WHAT THE EXERCISE ASKS>
Exact transcription with no images: write out all of the entries below.

DATASET ENTRIES>
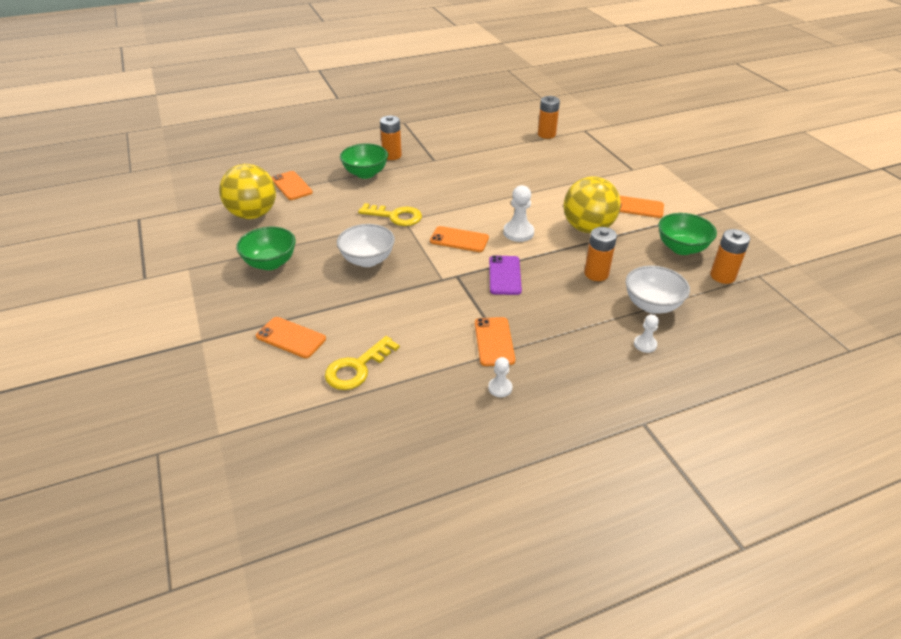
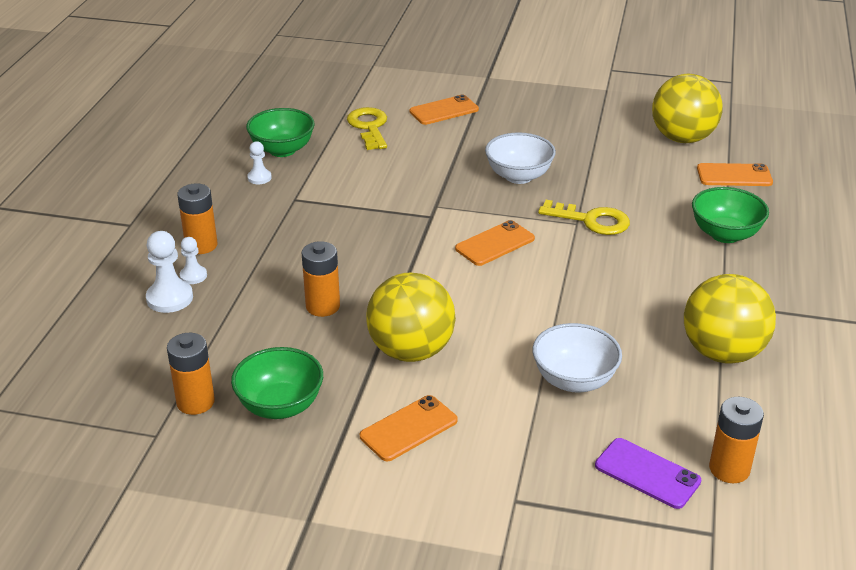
camera: 125 degrees right, 5 degrees down
(270, 263) = (571, 127): green bowl -> green bowl (282, 150)
(392, 155) = (766, 272): orange battery -> orange battery (201, 245)
(395, 216) = (591, 220): yellow key -> yellow key turned 120 degrees counterclockwise
(473, 151) = (722, 352): none -> yellow ball
(494, 341) = (312, 197): orange phone -> none
(504, 275) = (396, 245): purple phone -> purple phone (647, 473)
(518, 232) = (463, 291): white pawn -> white pawn (170, 298)
(652, 305) = (230, 314): white bowl -> white bowl (574, 380)

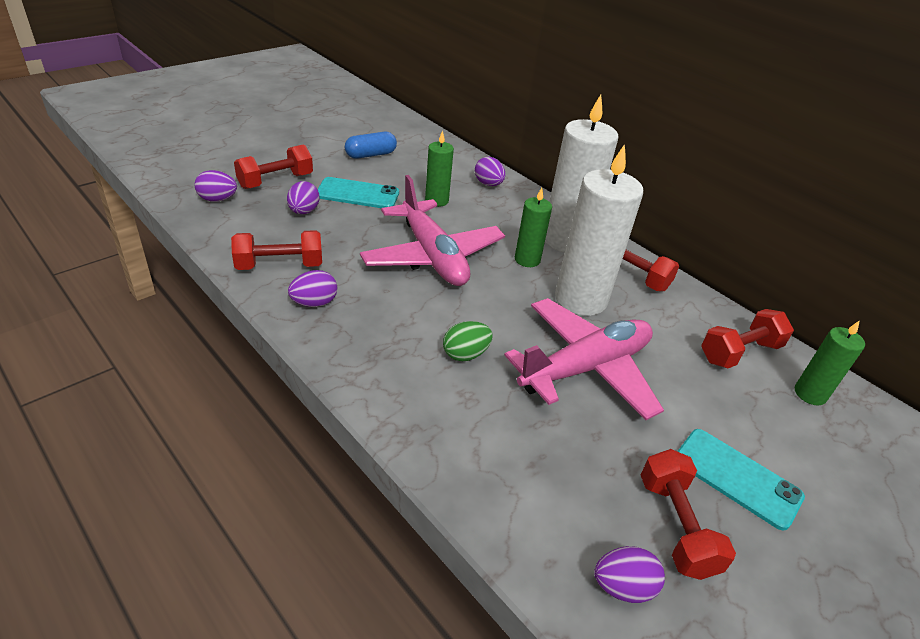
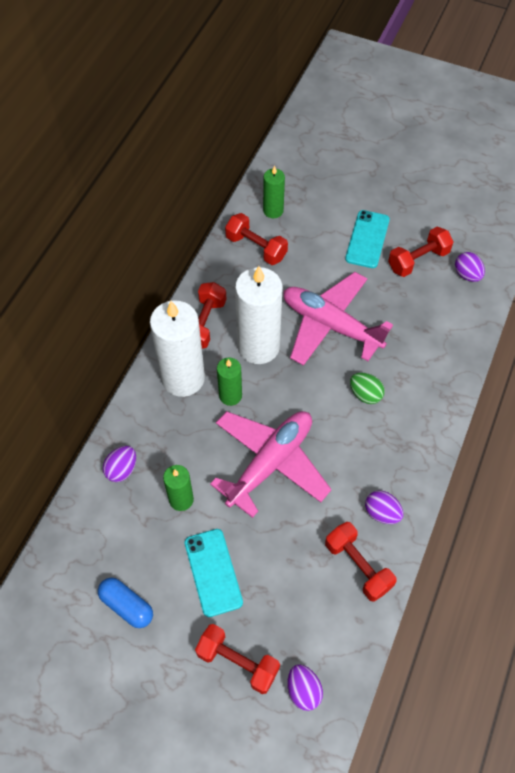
camera: 110 degrees left, 20 degrees up
(303, 211) = (272, 600): purple egg -> none

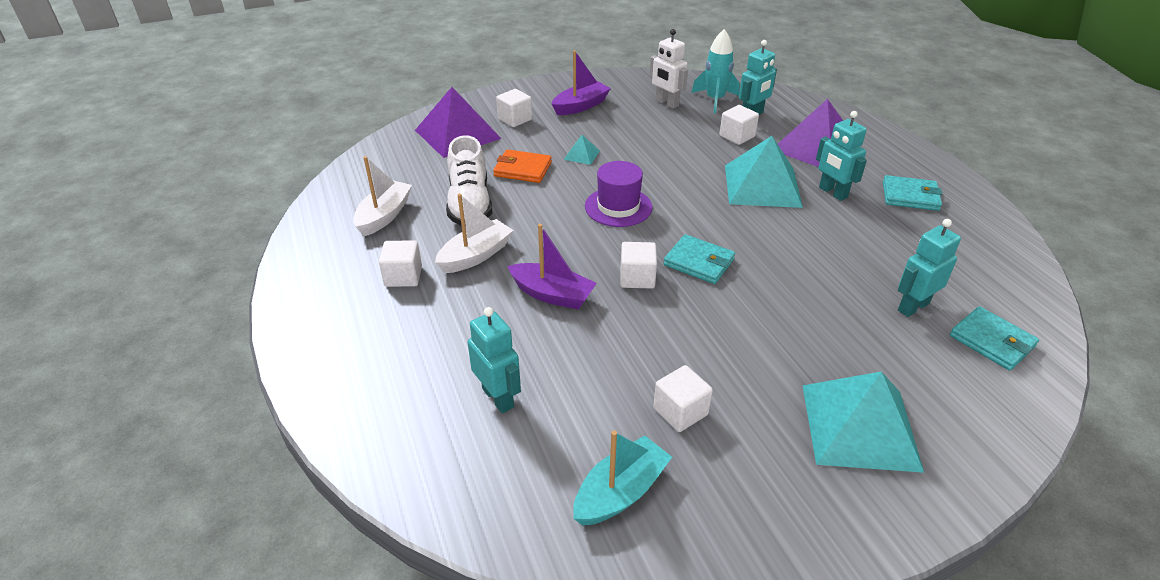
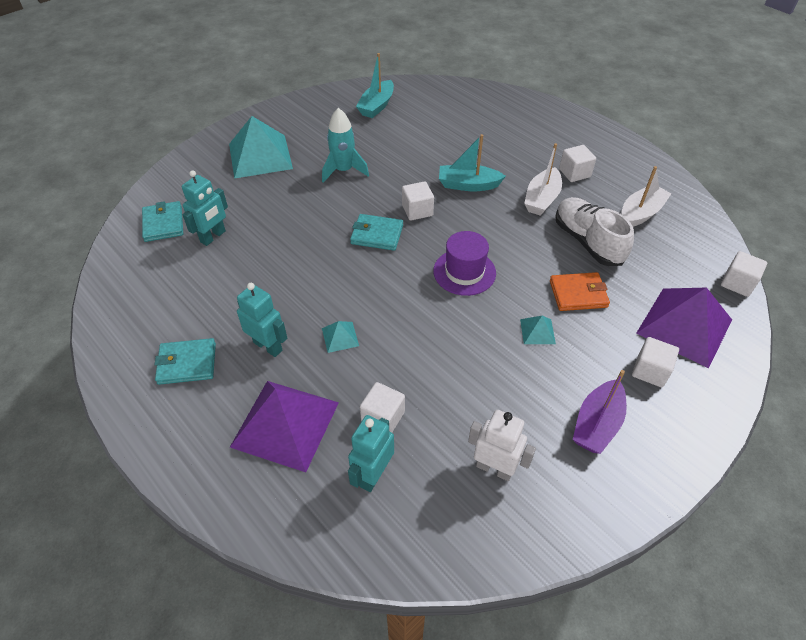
camera: 160 degrees right, 10 degrees up
(384, 216) = (640, 213): white boat -> white boat turned 135 degrees counterclockwise
(498, 398) = (459, 126): turquoise robot -> none
(552, 294) = (468, 185): purple boat -> turquoise boat
(680, 411) = (359, 141): white cube -> white cube (737, 283)
(715, 100) = (432, 500): turquoise rocket -> turquoise rocket (343, 171)
(762, 185) = (340, 337): turquoise pyramid -> turquoise pyramid, size x0.43
(992, 341) = (163, 224): turquoise wallet -> turquoise wallet turned 45 degrees clockwise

RESULT OF THE EXERCISE>
camera: 125 degrees right, 5 degrees down
(270, 263) = (571, 127): green bowl -> green bowl (282, 150)
(392, 155) = (766, 272): orange battery -> orange battery (201, 245)
(395, 216) = (591, 220): yellow key -> yellow key turned 120 degrees counterclockwise
(473, 151) = (722, 352): none -> yellow ball
(494, 341) = (312, 197): orange phone -> none
(504, 275) = (396, 245): purple phone -> purple phone (647, 473)
(518, 232) = (463, 291): white pawn -> white pawn (170, 298)
(652, 305) = (230, 314): white bowl -> white bowl (574, 380)

camera: 110 degrees left, 20 degrees up
(303, 211) = (272, 600): purple egg -> none

camera: 160 degrees right, 10 degrees up
(384, 216) = (640, 213): white boat -> white boat turned 135 degrees counterclockwise
(498, 398) = (459, 126): turquoise robot -> none
(552, 294) = (468, 185): purple boat -> turquoise boat
(680, 411) = (359, 141): white cube -> white cube (737, 283)
(715, 100) = (432, 500): turquoise rocket -> turquoise rocket (343, 171)
(762, 185) = (340, 337): turquoise pyramid -> turquoise pyramid, size x0.43
(992, 341) = (163, 224): turquoise wallet -> turquoise wallet turned 45 degrees clockwise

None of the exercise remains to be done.